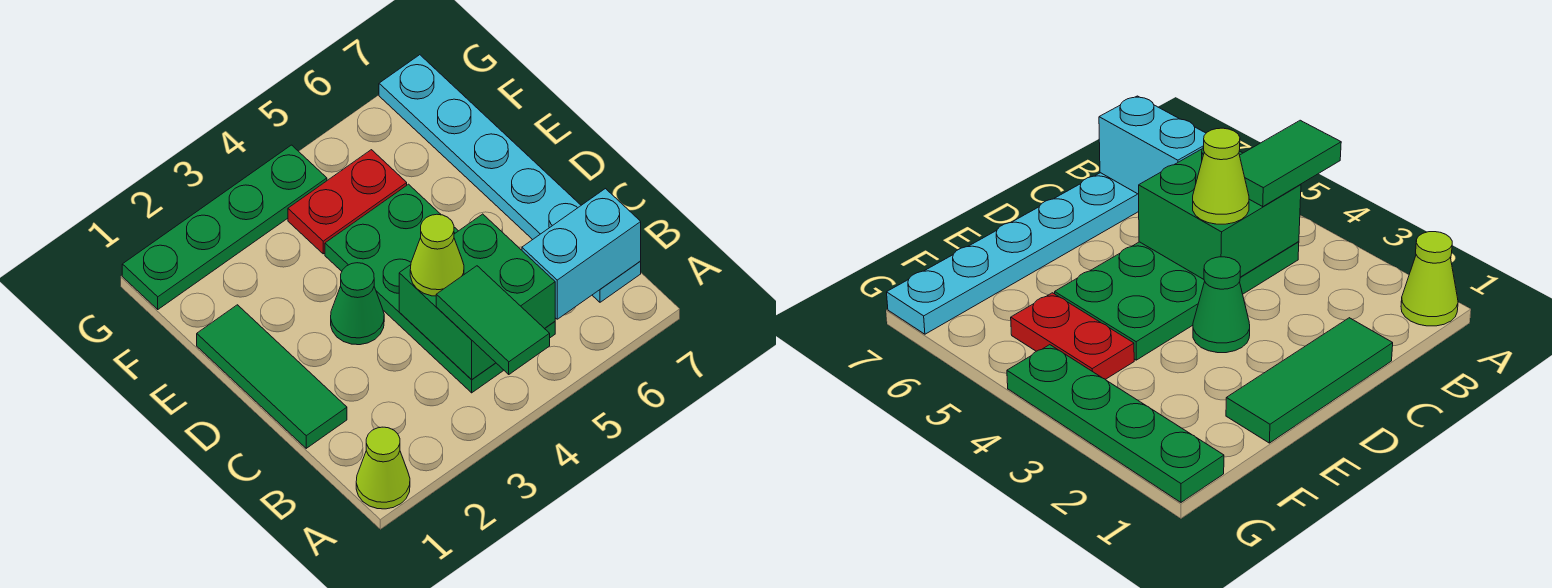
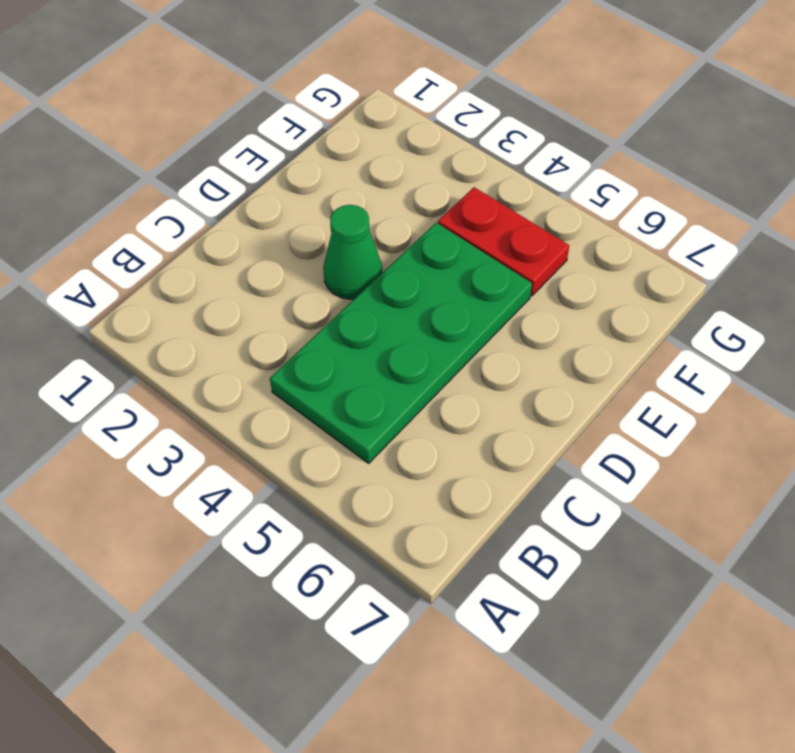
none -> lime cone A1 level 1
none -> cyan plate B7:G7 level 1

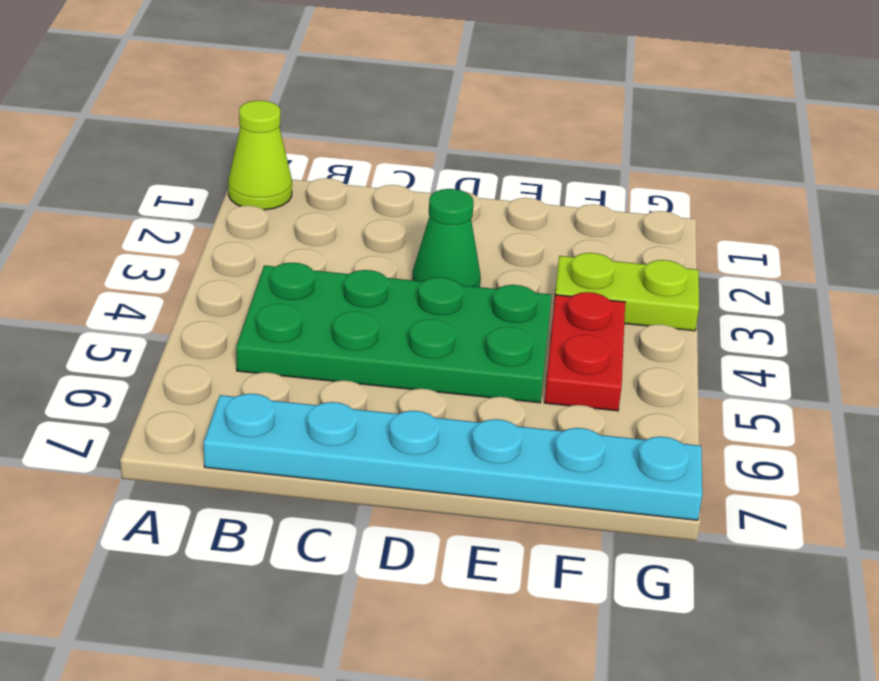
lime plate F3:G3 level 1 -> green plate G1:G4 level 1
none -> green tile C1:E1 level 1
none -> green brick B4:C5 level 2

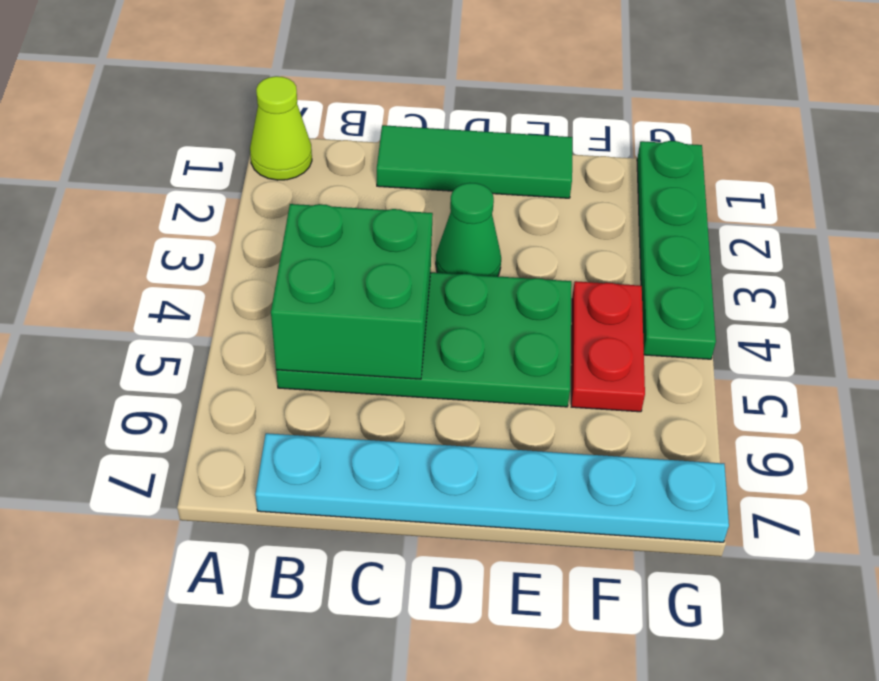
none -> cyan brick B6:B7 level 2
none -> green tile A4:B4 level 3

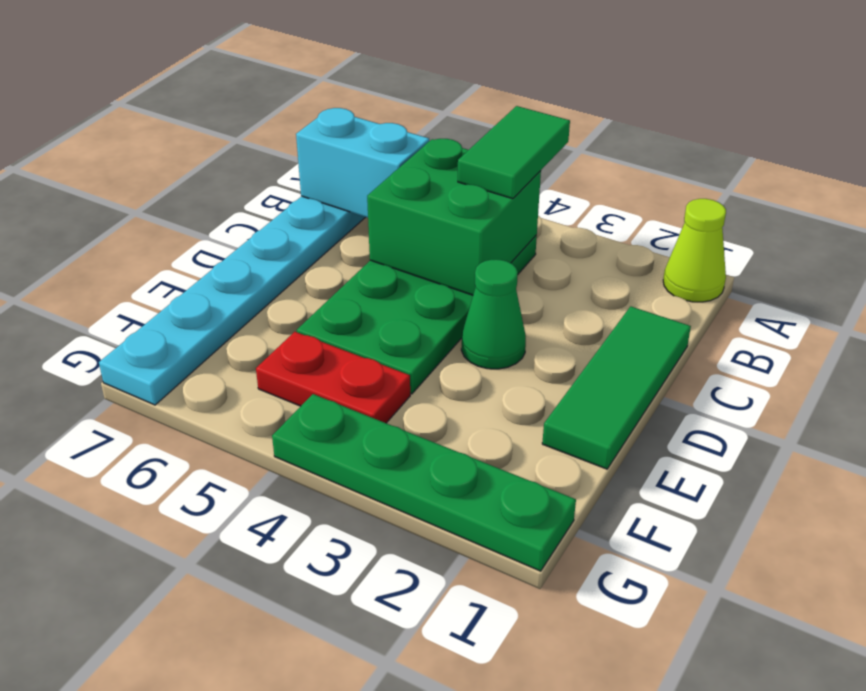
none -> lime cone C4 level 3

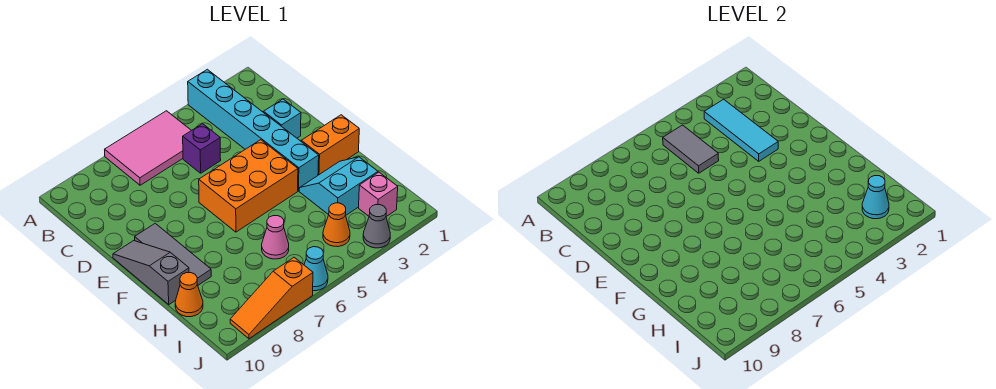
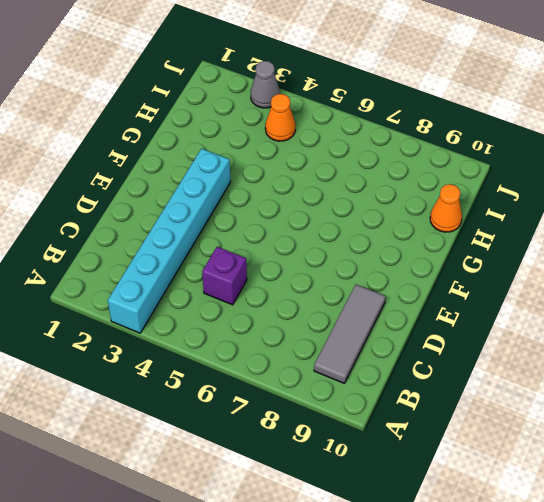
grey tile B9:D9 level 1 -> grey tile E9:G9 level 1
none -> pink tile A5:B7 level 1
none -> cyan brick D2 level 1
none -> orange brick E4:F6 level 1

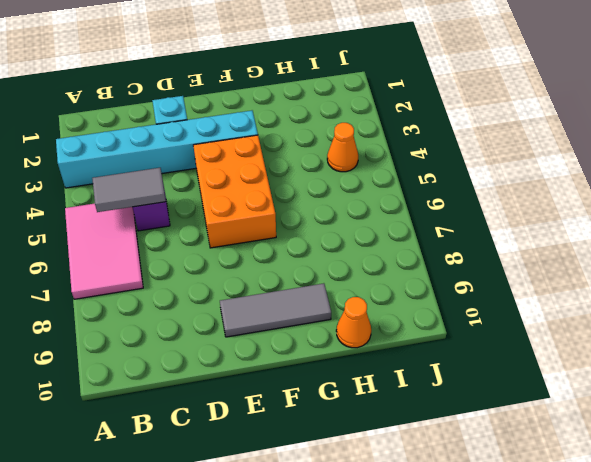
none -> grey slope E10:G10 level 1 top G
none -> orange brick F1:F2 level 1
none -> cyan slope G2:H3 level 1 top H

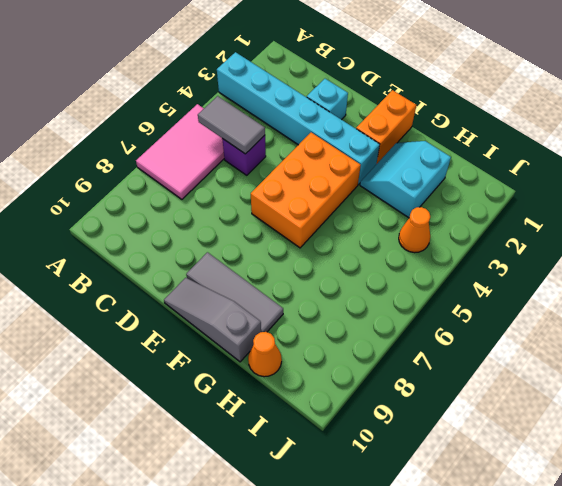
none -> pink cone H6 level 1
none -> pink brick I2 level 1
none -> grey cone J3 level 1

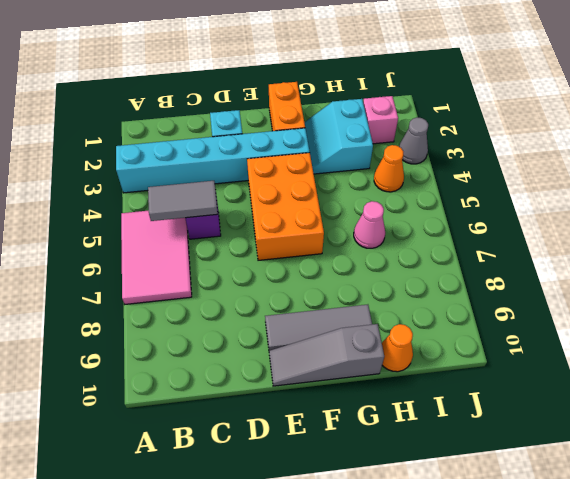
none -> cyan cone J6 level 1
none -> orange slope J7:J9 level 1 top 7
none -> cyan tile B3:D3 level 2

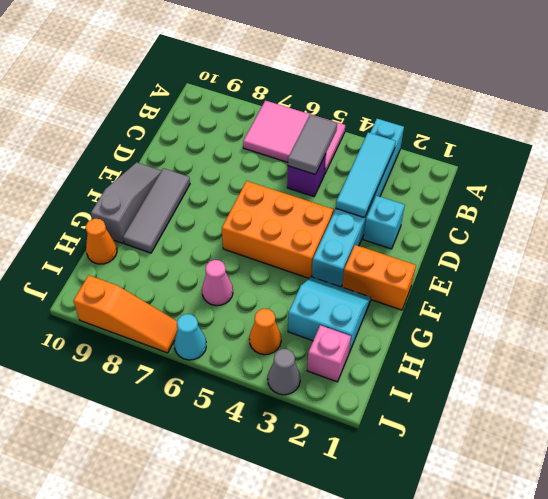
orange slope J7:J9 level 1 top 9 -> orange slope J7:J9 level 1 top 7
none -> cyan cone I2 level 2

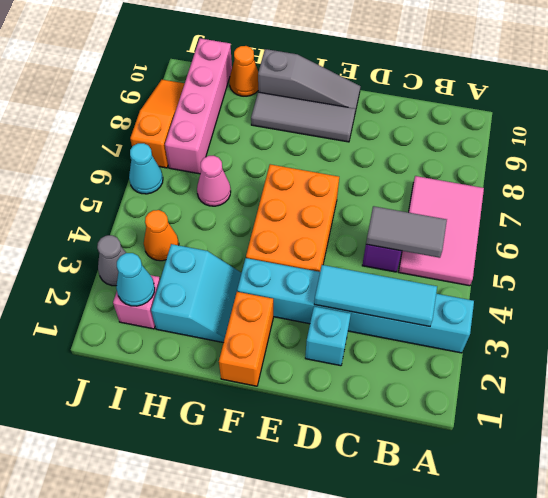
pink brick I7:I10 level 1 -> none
-----
■ Assignment ■
Output nothing but the entries above, exactly, once the pictures are removed.

■ Finished task ■
none -> lime cone A1 level 1
none -> cyan plate B7:G7 level 1

lime plate F3:G3 level 1 -> green plate G1:G4 level 1
none -> green tile C1:E1 level 1
none -> green brick B4:C5 level 2

none -> cyan brick B6:B7 level 2
none -> green tile A4:B4 level 3

none -> lime cone C4 level 3

grey tile B9:D9 level 1 -> grey tile E9:G9 level 1
none -> pink tile A5:B7 level 1
none -> cyan brick D2 level 1
none -> orange brick E4:F6 level 1

none -> grey slope E10:G10 level 1 top G
none -> orange brick F1:F2 level 1
none -> cyan slope G2:H3 level 1 top H

none -> pink cone H6 level 1
none -> pink brick I2 level 1
none -> grey cone J3 level 1

none -> cyan cone J6 level 1
none -> orange slope J7:J9 level 1 top 7
none -> cyan tile B3:D3 level 2

orange slope J7:J9 level 1 top 9 -> orange slope J7:J9 level 1 top 7
none -> cyan cone I2 level 2

pink brick I7:I10 level 1 -> none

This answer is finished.